### DATA EXCERPTS

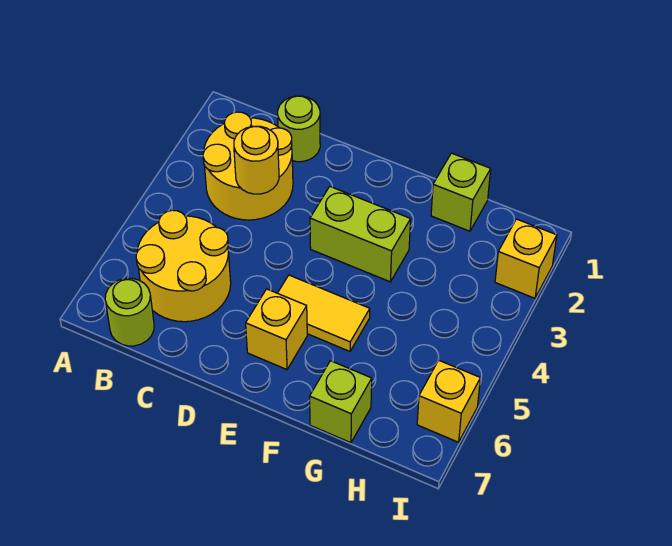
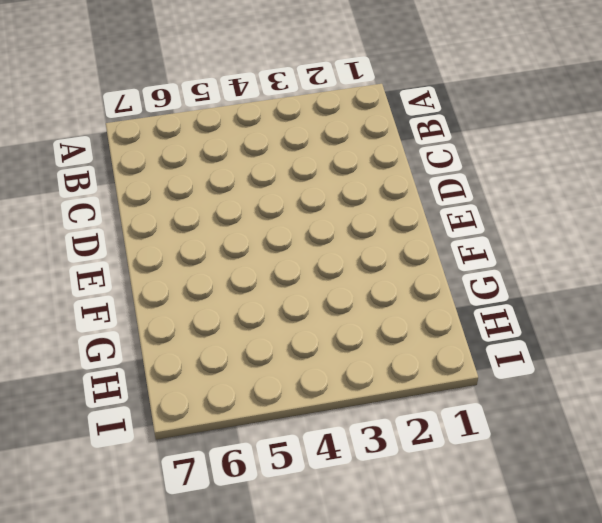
none -> yellow 2x2 round brick [203,112,293,220]
none -> yellow 2x2 round brick [136,210,231,322]
none -> lime 1x1 round brick [105,278,154,346]

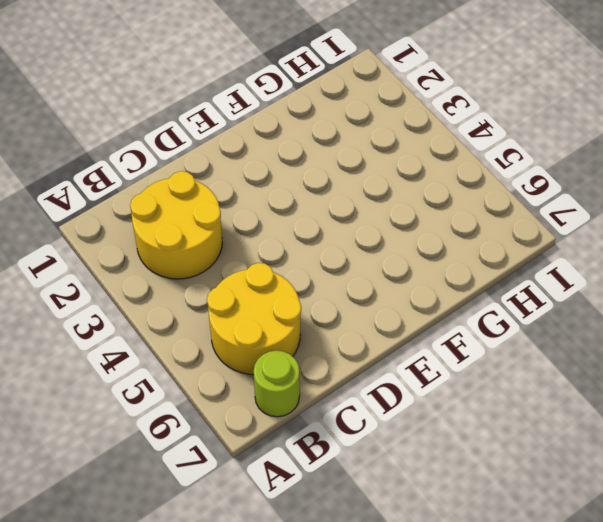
none -> lime 1x1 round brick [278,96,320,162]
none -> lime 1x2 brick [310,187,411,282]
none -> yellow 1x2 tile [278,275,370,351]

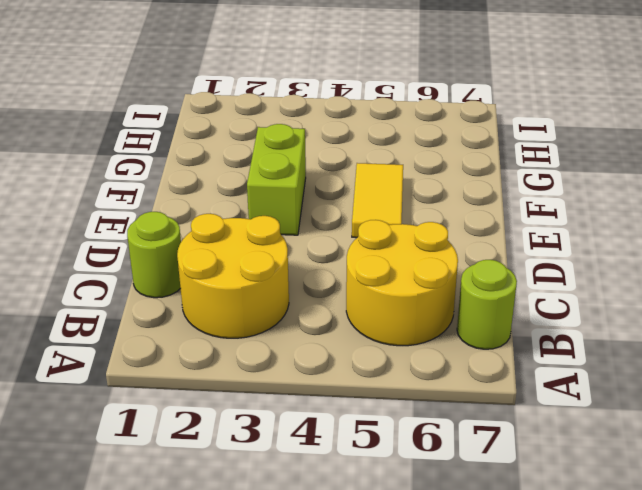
none -> yellow 1x1 brick [246,289,307,370]
none -> lime 1x1 brick [431,153,491,231]
none -> lime 1x1 brick [310,361,372,443]

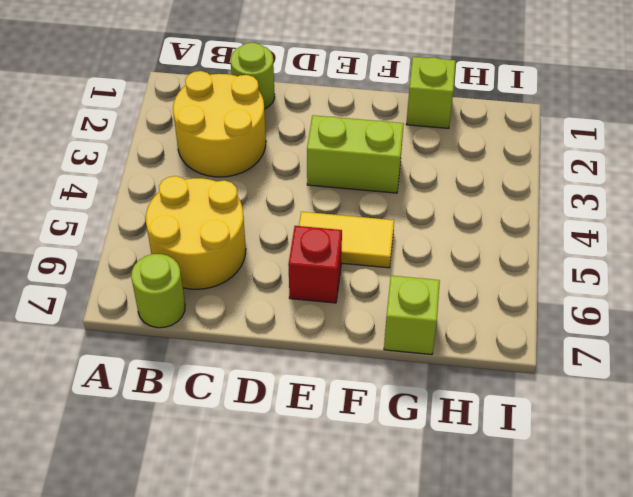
red 1x1 brick [288,226,342,303] -> yellow 1x1 brick [246,289,307,370]
none -> yellow 1x1 brick [495,219,557,298]
none -> yellow 1x1 brick [417,360,480,442]
none -> yellow 1x1 round brick [234,126,279,194]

### DIRECTIONS FOR THIS TASK
In the listing above, each line with the word "lime" is to be copied out.

### ANSWER TO THE EXERCISE
none -> lime 1x1 round brick [105,278,154,346]
none -> lime 1x1 round brick [278,96,320,162]
none -> lime 1x2 brick [310,187,411,282]
none -> lime 1x1 brick [431,153,491,231]
none -> lime 1x1 brick [310,361,372,443]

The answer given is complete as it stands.